(Extracted data entries)
—————

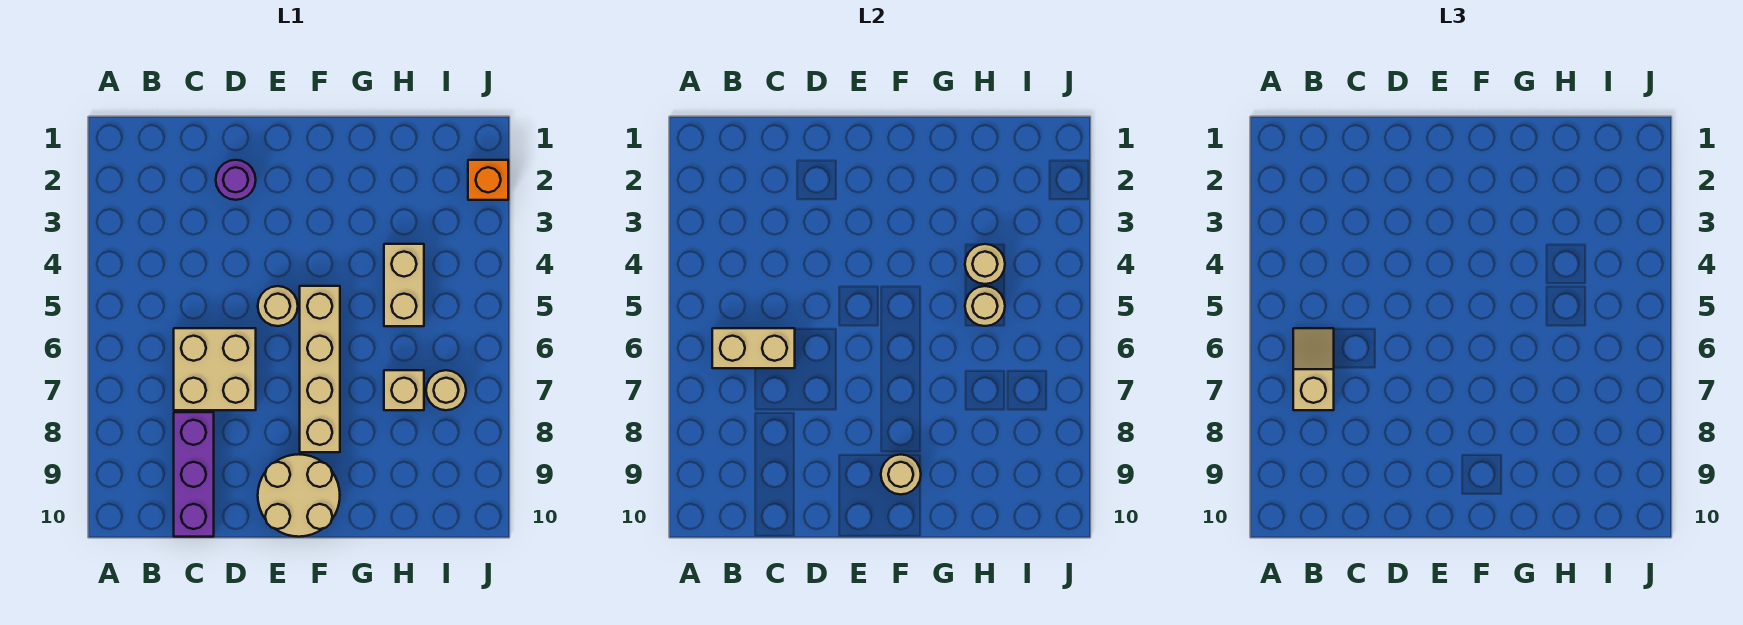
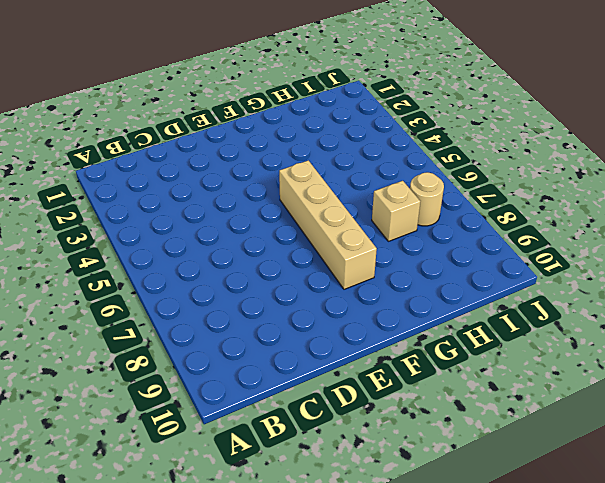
none -> tan brick C6:D7 level 1
none -> purple brick C8:C10 level 1
none -> purple round brick D2 level 1

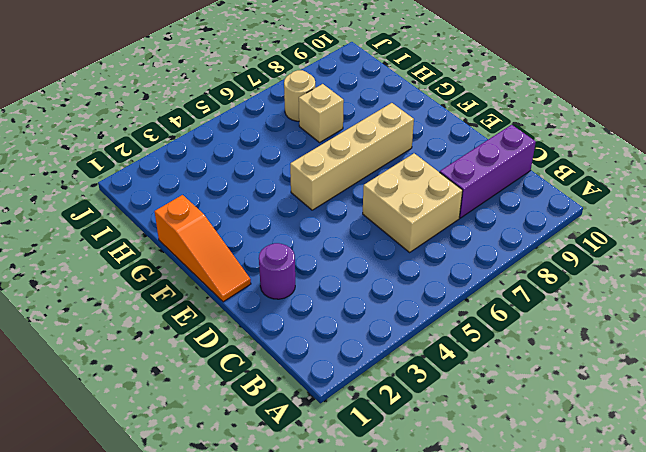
orange slope E1:G1 level 1 top G -> none
none -> tan round brick E5 level 1
none -> tan round brick E9:F10 level 1
none -> tan brick H4:H5 level 1

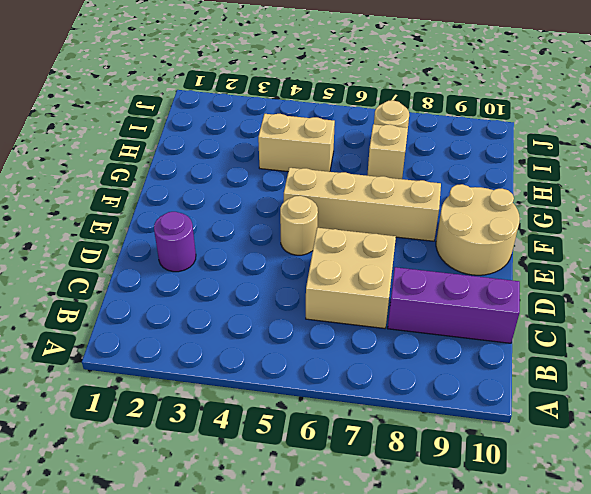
none -> orange brick J2 level 1
none -> tan brick B6:C6 level 2
none -> tan round brick F9 level 2

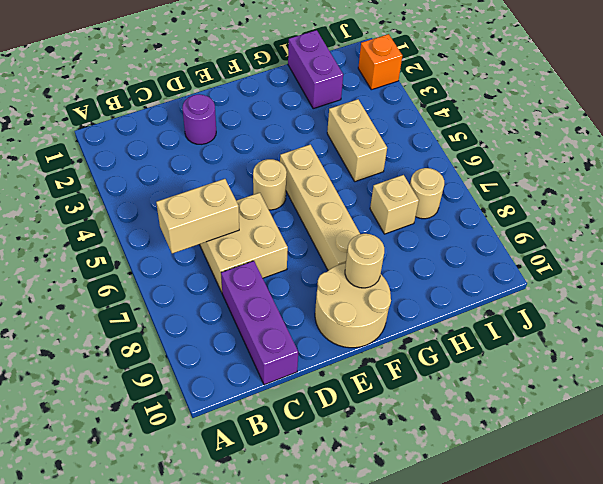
purple brick H1:H2 level 1 -> none
none -> tan round brick H4 level 2
none -> tan round brick H5 level 2
none -> tan slope B6:B7 level 3 top 7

—————

#### ASSIGNED TASK
Report every line of the entries that carries the word "purple".

#### TASK RESULT
none -> purple brick C8:C10 level 1
none -> purple round brick D2 level 1
purple brick H1:H2 level 1 -> none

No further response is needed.